▸ **Work order**:
At the line containing "blue brick E2", begin an exact copy of the lines below and continue through the final one, with no pictures.

Object correspondence data
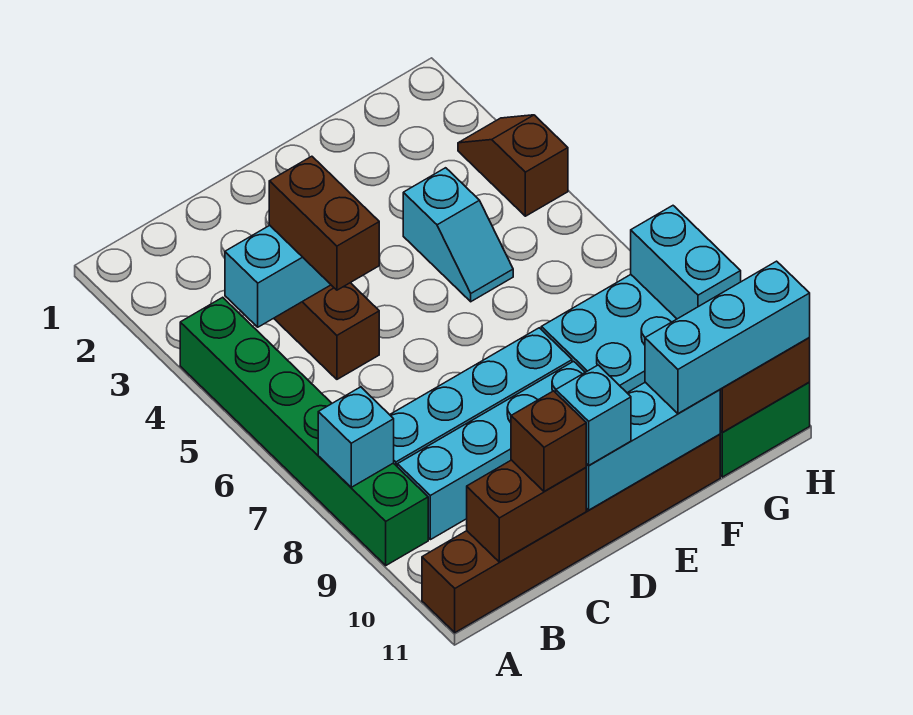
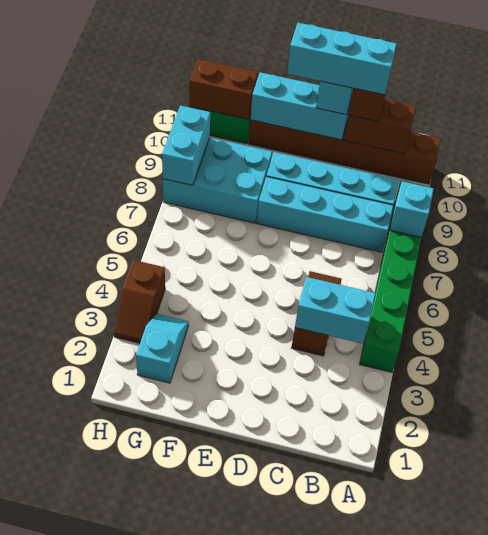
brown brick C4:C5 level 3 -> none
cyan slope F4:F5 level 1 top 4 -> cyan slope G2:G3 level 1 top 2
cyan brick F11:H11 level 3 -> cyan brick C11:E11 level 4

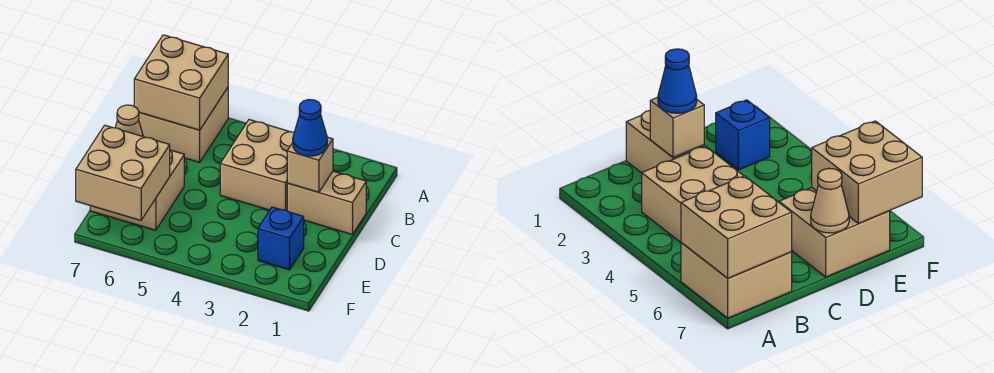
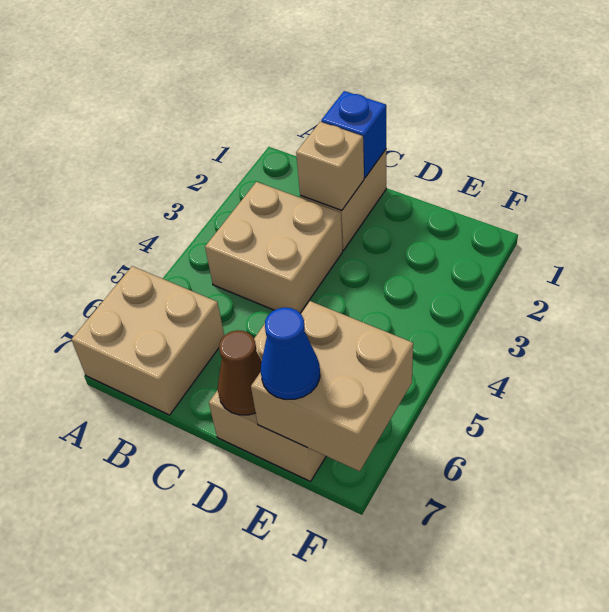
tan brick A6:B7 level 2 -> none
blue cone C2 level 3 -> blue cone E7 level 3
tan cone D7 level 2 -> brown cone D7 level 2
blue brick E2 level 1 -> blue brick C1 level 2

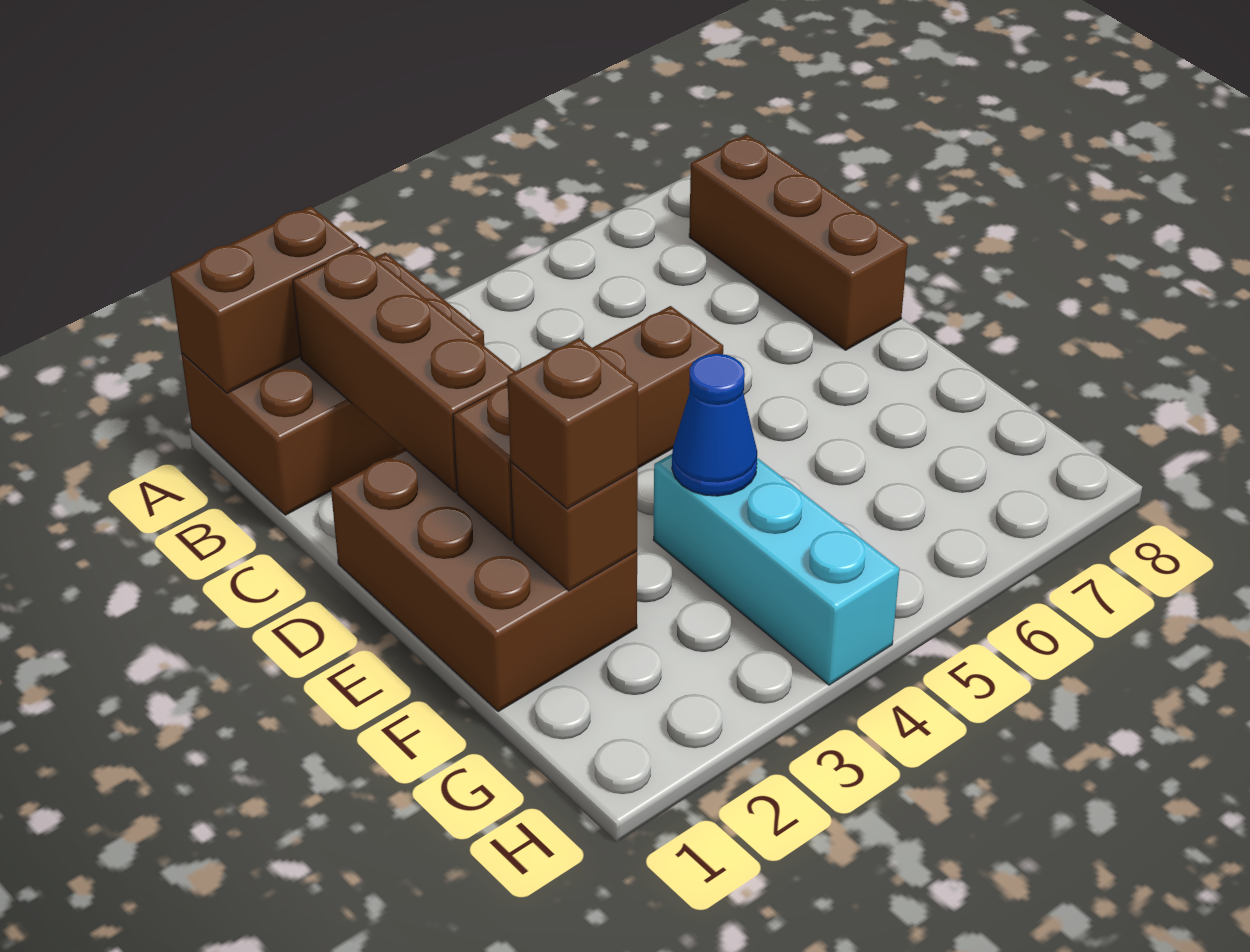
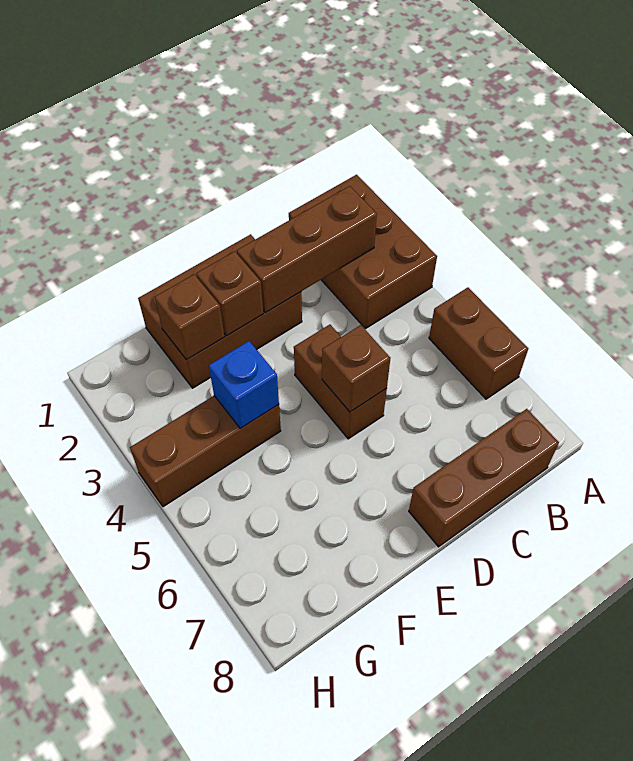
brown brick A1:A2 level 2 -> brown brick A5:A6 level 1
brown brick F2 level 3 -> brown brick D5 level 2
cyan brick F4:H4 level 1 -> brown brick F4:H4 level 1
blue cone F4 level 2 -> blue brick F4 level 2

▸ **Task solution**:
blue brick E2 level 1 -> blue brick C1 level 2

brown brick A1:A2 level 2 -> brown brick A5:A6 level 1
brown brick F2 level 3 -> brown brick D5 level 2
cyan brick F4:H4 level 1 -> brown brick F4:H4 level 1
blue cone F4 level 2 -> blue brick F4 level 2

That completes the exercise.